- _Task prompt_:
With the first line as the start and the line containing "building: [234,389,303,460] -> none" as the end, write out every line of the records exactly.

☆ ☆ ☆

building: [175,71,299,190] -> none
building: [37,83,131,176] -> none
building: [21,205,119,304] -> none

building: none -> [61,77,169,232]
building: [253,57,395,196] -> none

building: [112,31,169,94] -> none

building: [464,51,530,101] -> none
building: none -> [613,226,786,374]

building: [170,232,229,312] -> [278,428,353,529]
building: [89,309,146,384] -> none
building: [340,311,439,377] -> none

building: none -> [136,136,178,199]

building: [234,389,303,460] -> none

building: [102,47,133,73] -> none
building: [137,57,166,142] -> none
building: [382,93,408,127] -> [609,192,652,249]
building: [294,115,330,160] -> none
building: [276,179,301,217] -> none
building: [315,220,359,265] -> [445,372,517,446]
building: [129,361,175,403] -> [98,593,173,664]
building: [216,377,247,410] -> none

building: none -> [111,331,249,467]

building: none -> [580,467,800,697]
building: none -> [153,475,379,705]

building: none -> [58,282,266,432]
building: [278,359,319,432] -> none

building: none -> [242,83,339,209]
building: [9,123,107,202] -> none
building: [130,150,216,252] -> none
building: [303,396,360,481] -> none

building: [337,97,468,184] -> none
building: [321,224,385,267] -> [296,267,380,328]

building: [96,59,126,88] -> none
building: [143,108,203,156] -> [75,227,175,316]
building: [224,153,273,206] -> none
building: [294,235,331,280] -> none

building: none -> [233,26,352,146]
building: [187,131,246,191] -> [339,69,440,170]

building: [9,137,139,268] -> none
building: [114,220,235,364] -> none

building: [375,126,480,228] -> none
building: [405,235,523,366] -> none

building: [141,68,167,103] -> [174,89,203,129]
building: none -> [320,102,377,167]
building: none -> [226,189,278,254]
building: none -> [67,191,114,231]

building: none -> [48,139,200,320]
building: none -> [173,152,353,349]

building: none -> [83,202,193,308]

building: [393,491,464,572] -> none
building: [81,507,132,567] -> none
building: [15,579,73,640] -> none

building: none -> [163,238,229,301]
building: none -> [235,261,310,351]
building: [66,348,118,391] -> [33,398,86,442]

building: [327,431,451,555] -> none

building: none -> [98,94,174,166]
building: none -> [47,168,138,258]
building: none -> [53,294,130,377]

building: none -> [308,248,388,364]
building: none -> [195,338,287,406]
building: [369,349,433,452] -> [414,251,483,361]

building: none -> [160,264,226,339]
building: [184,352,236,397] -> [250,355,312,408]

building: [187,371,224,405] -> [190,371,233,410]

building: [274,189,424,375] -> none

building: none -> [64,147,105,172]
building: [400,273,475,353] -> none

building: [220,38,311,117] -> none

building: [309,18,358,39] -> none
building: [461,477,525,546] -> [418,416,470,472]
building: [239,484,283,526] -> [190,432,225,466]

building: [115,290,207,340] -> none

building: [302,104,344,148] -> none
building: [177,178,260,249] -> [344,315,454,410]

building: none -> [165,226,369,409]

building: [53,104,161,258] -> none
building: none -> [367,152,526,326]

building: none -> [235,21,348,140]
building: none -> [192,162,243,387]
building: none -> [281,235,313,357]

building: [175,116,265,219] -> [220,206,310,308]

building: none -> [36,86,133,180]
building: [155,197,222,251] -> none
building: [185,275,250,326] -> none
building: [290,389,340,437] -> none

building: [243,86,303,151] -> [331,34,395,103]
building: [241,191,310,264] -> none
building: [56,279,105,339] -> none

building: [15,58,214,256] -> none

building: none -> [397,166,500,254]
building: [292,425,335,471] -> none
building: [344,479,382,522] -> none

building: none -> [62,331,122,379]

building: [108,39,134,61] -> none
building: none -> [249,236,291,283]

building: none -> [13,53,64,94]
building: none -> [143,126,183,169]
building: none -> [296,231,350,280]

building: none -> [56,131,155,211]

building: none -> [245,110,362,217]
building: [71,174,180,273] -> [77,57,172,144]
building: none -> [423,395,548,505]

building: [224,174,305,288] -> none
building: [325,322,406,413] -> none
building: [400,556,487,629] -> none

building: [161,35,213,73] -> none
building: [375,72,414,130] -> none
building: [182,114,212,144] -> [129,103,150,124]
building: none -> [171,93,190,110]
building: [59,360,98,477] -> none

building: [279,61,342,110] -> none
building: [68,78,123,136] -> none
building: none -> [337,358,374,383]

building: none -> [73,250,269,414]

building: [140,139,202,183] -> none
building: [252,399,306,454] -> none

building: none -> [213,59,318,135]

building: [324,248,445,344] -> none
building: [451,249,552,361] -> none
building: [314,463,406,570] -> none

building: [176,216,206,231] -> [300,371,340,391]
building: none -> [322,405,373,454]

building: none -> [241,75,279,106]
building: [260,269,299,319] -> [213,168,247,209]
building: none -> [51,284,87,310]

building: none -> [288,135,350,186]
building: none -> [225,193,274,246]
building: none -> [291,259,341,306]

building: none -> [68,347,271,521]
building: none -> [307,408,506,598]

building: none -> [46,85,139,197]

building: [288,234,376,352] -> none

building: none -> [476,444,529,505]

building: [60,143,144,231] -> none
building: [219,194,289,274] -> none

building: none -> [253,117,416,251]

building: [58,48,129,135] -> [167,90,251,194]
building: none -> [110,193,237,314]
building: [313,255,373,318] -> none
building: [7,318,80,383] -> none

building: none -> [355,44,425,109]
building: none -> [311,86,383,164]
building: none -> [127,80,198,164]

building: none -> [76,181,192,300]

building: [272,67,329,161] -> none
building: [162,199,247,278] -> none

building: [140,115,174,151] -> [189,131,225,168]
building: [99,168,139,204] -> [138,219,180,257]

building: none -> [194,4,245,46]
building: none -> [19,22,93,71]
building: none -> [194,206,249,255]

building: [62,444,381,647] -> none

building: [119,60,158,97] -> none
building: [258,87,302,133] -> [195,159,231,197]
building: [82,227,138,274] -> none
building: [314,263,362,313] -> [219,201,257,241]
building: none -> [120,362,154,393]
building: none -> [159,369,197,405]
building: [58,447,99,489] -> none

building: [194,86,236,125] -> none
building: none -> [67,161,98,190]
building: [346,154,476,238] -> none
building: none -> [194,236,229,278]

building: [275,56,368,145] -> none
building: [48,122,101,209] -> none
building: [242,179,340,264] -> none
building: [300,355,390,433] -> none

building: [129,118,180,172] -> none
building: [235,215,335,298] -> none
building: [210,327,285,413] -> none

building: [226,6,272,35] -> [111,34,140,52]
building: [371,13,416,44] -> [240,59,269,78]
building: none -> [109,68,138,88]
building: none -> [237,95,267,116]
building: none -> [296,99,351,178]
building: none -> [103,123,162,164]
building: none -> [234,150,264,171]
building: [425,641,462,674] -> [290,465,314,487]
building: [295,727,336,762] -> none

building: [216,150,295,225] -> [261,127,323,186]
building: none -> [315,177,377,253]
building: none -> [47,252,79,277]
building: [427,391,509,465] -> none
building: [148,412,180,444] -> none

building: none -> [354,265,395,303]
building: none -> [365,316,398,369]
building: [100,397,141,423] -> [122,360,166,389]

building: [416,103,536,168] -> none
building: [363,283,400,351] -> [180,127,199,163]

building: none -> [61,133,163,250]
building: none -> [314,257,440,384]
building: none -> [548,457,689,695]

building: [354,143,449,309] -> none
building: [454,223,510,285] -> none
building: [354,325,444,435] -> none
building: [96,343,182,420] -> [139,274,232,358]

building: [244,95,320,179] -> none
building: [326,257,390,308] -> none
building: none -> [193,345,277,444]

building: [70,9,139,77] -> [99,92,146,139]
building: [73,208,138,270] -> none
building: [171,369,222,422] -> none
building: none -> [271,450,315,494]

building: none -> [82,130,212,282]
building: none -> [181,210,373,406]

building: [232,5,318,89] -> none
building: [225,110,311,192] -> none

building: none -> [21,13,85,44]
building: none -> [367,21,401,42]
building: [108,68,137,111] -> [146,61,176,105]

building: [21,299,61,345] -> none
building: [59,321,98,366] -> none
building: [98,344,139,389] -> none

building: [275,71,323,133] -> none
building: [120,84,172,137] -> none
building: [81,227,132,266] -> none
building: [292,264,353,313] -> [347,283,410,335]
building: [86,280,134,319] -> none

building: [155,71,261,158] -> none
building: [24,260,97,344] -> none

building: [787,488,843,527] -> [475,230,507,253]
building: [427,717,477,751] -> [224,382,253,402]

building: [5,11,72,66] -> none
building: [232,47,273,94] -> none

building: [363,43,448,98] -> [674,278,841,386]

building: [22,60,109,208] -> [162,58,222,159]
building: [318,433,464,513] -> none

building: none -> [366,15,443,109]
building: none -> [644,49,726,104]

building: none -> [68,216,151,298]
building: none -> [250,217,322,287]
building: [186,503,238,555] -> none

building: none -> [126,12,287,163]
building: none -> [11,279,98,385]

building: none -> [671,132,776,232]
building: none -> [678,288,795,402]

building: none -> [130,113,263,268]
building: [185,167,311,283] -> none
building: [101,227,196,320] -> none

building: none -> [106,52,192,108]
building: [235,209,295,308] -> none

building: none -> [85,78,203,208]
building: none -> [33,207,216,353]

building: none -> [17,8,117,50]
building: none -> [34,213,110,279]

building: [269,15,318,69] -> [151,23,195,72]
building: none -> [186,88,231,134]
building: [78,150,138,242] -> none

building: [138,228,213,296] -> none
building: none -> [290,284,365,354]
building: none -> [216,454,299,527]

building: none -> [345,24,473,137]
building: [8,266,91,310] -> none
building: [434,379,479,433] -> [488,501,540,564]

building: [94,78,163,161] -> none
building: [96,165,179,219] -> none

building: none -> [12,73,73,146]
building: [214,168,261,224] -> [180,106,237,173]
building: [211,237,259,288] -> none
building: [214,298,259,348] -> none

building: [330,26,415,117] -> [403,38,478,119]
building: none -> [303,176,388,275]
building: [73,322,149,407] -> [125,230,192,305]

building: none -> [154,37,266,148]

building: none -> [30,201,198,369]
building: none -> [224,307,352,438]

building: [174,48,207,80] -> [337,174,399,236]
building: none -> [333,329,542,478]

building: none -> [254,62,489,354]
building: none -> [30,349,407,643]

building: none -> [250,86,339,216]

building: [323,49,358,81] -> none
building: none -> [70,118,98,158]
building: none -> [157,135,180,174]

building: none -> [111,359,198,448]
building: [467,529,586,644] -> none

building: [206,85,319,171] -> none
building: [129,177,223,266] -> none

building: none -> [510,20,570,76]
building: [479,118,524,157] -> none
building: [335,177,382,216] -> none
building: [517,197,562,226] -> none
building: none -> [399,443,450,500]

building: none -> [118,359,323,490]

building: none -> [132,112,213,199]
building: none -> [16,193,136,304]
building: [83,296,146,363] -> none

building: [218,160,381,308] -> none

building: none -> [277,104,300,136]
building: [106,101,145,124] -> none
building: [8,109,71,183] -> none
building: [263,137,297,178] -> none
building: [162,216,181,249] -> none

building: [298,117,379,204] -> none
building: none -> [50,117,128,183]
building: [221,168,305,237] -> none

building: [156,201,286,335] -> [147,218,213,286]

☆ ☆ ☆

- _Exercise solution_:
building: [175,71,299,190] -> none
building: [37,83,131,176] -> none
building: [21,205,119,304] -> none

building: none -> [61,77,169,232]
building: [253,57,395,196] -> none

building: [112,31,169,94] -> none

building: [464,51,530,101] -> none
building: none -> [613,226,786,374]

building: [170,232,229,312] -> [278,428,353,529]
building: [89,309,146,384] -> none
building: [340,311,439,377] -> none

building: none -> [136,136,178,199]

building: [234,389,303,460] -> none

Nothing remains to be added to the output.